## What is needed
Give back exactly the lines from the one holding "figure.mp4: [220,1049,252,1089] ->" to the last line of the entries, both included, and nothing more.

## Records to use
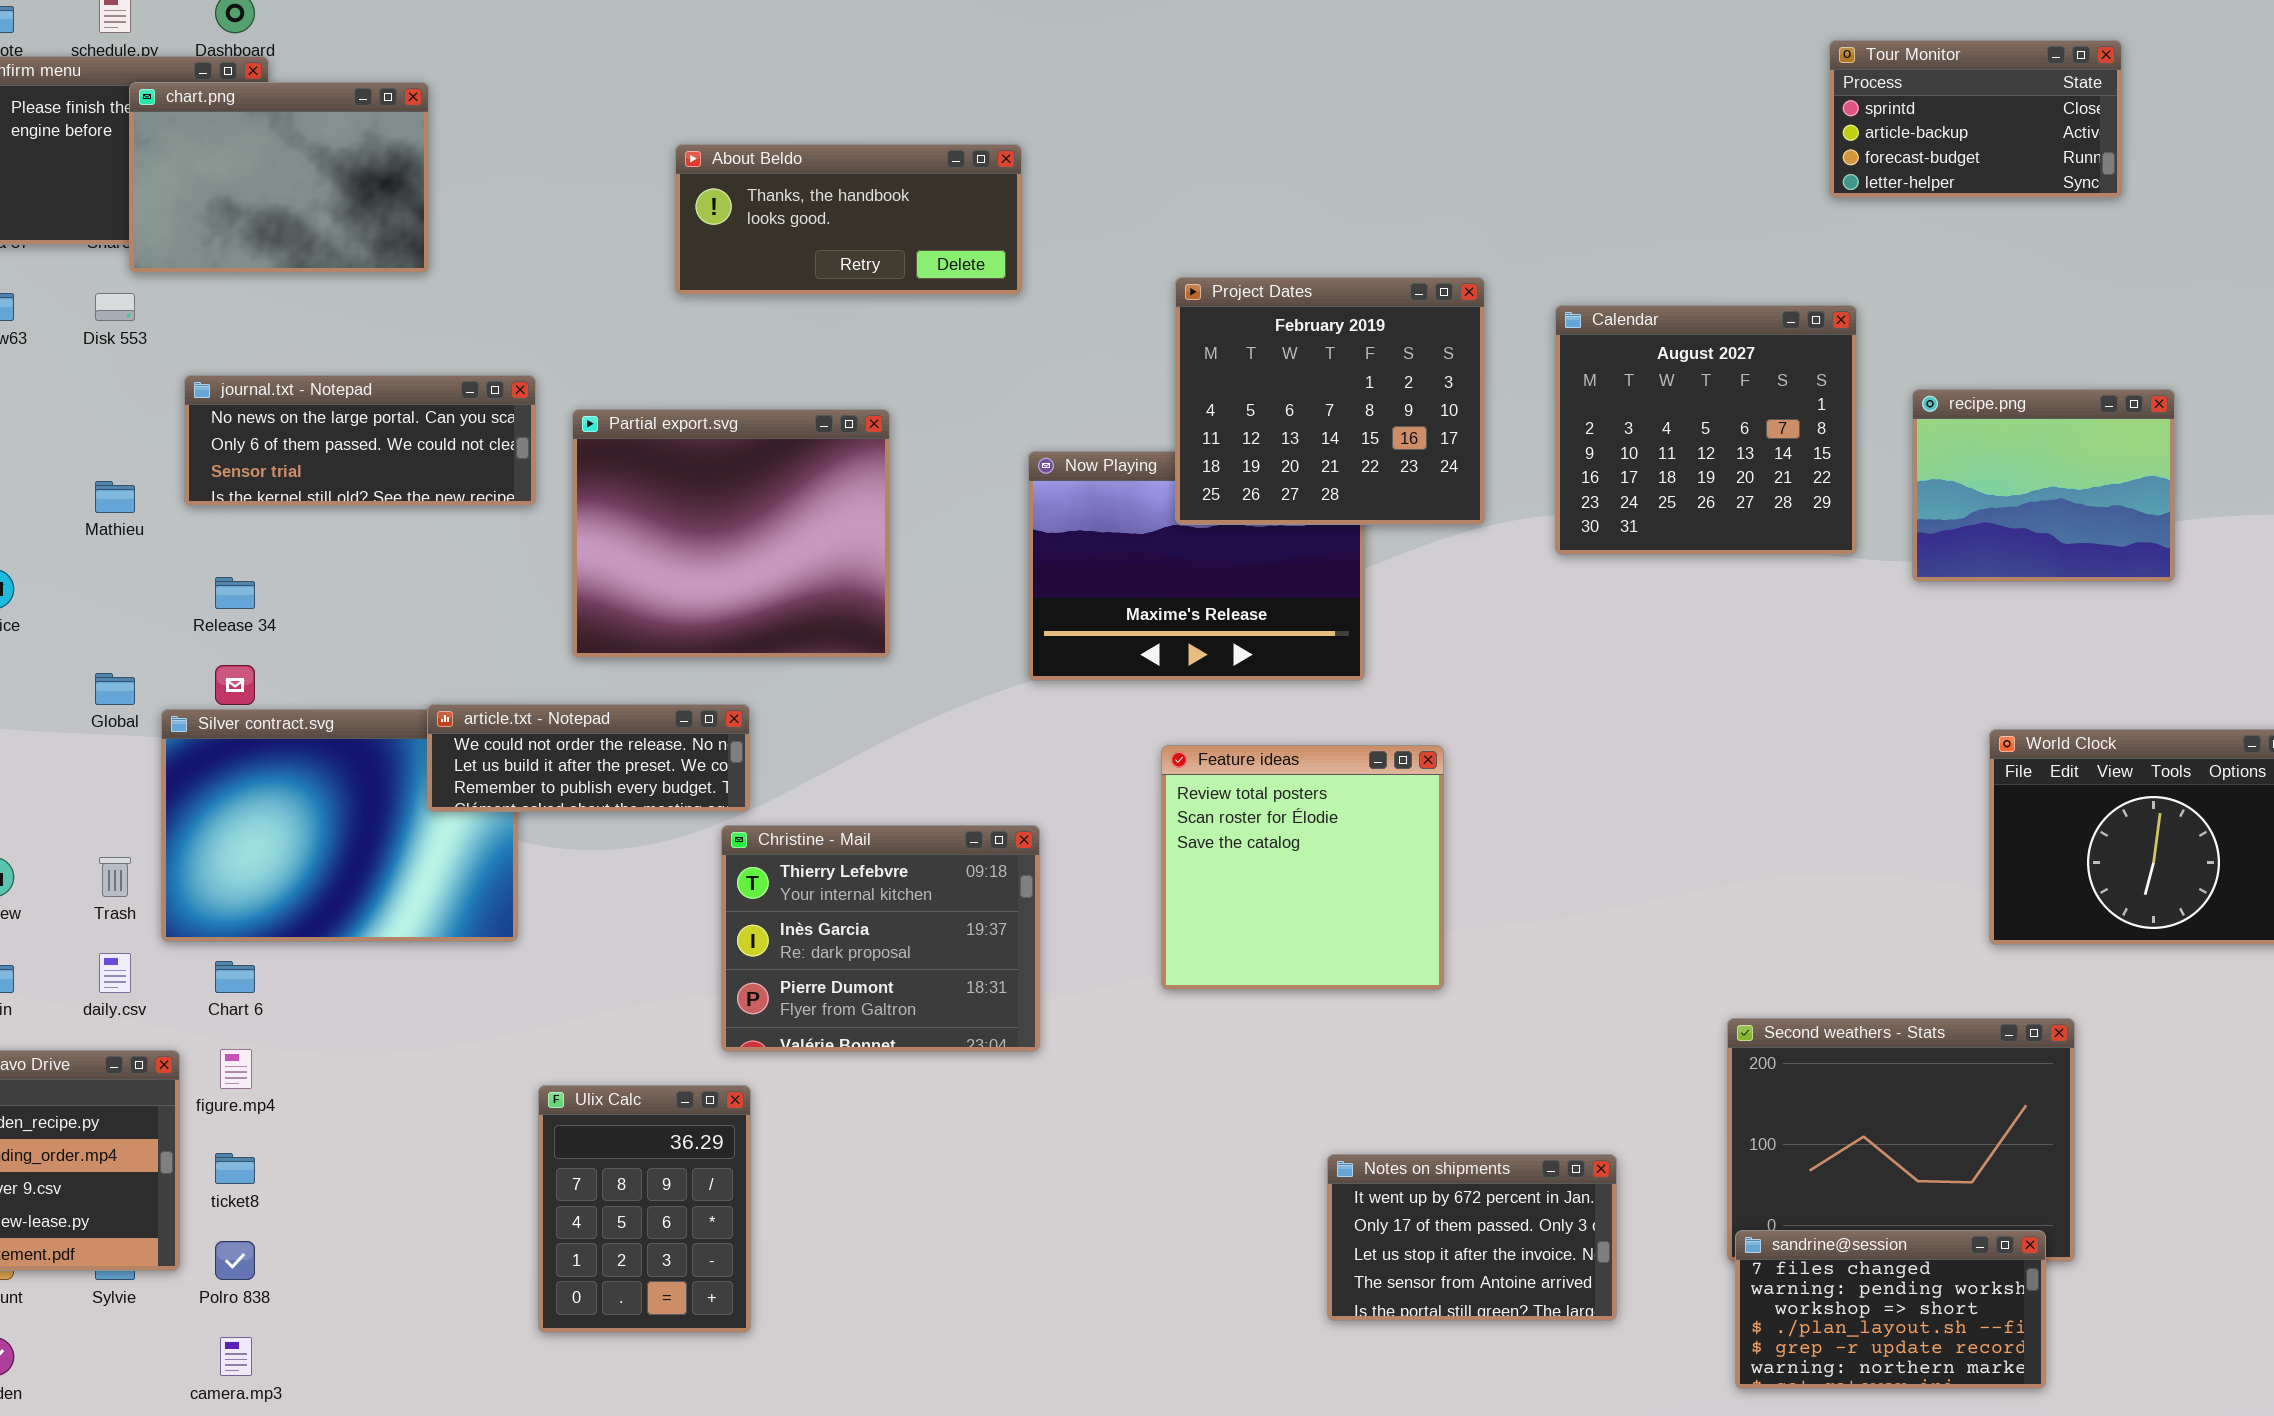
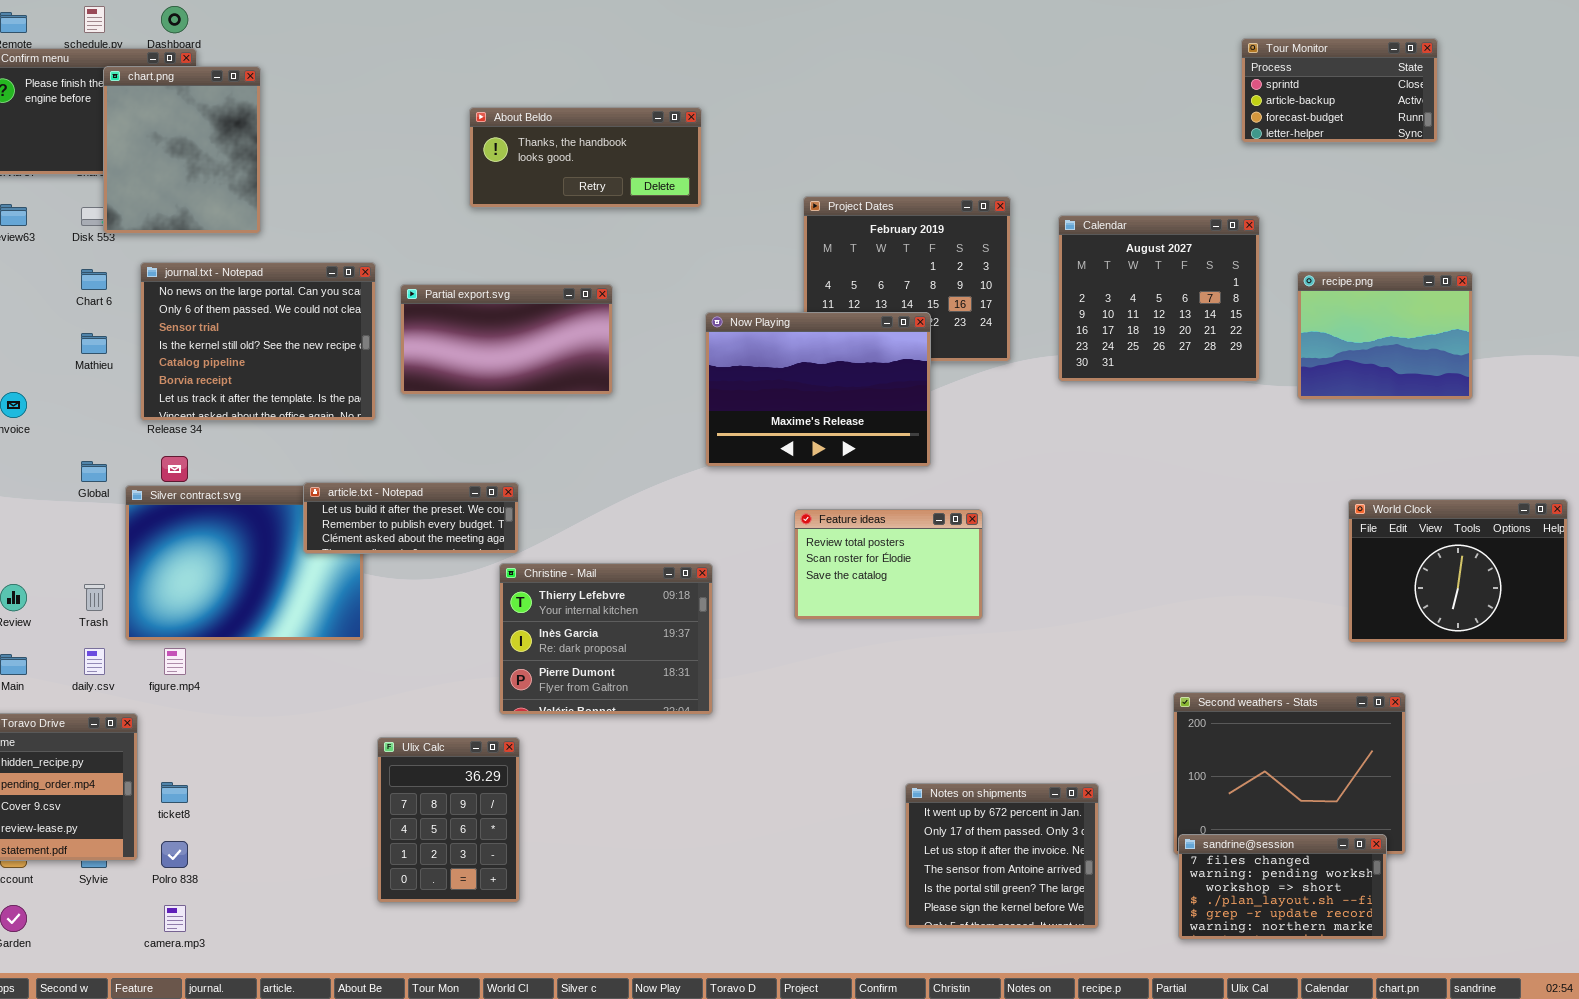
chart.png: [129,82,429,273] -> [103,66,261,234], resized
journal.txt - Notepad: [184,375,536,506] -> [140,262,376,421], resized
Partial export.svg: [572,409,890,658] -> [400,284,613,395], resized
Now Playing: [1028,451,1365,681] -> [705,312,931,467], raised
article.txt - Notepad: [427,704,750,812] -> [303,482,519,554], scrolled down 1 row
Feature ideas: [1161,745,1444,990] -> [794,509,983,620], resized
Chart 6: [215,961,255,993] -> [81,269,107,290], moved
figure.mp4: [220,1049,252,1089] -> [164,648,186,675], moved
Notes on shipments: [1327,1154,1617,1321] -> [905,783,1099,929], resized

## Your response
figure.mp4: [220,1049,252,1089] -> [164,648,186,675], moved
Notes on shipments: [1327,1154,1617,1321] -> [905,783,1099,929], resized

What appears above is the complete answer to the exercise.